_Task item_
Give the data below again exactly as written, but without the pictures.

_Supplied material_
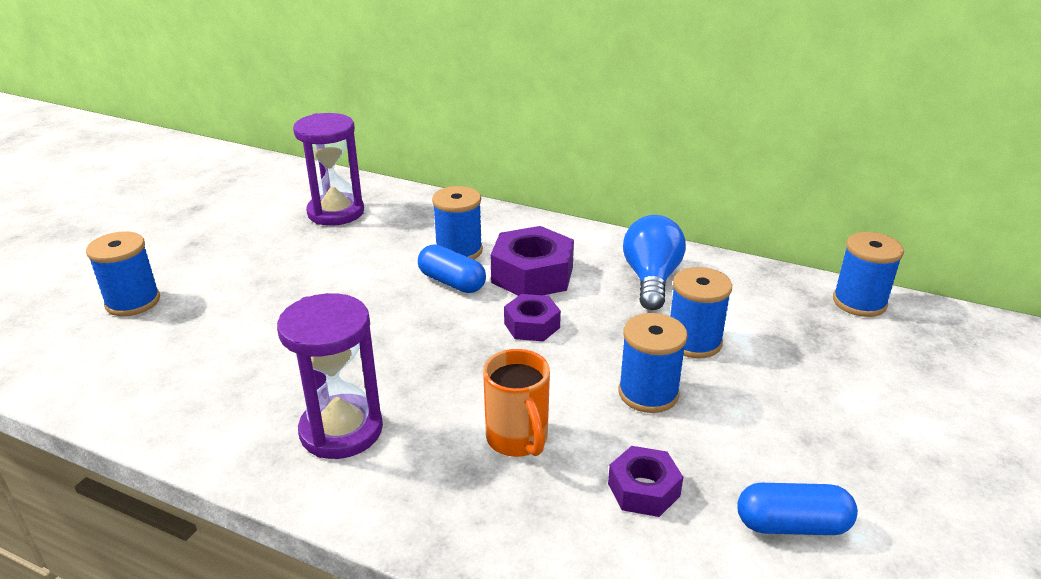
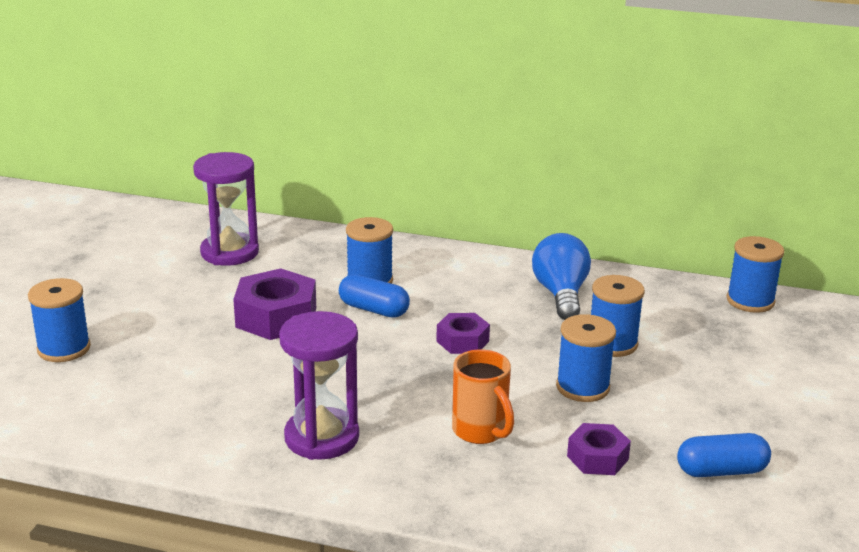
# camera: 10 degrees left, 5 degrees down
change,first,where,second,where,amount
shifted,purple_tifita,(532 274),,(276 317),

_Reply_
# camera: 10 degrees left, 5 degrees down
change,first,where,second,where,amount
shifted,purple_tifita,(532 274),,(276 317),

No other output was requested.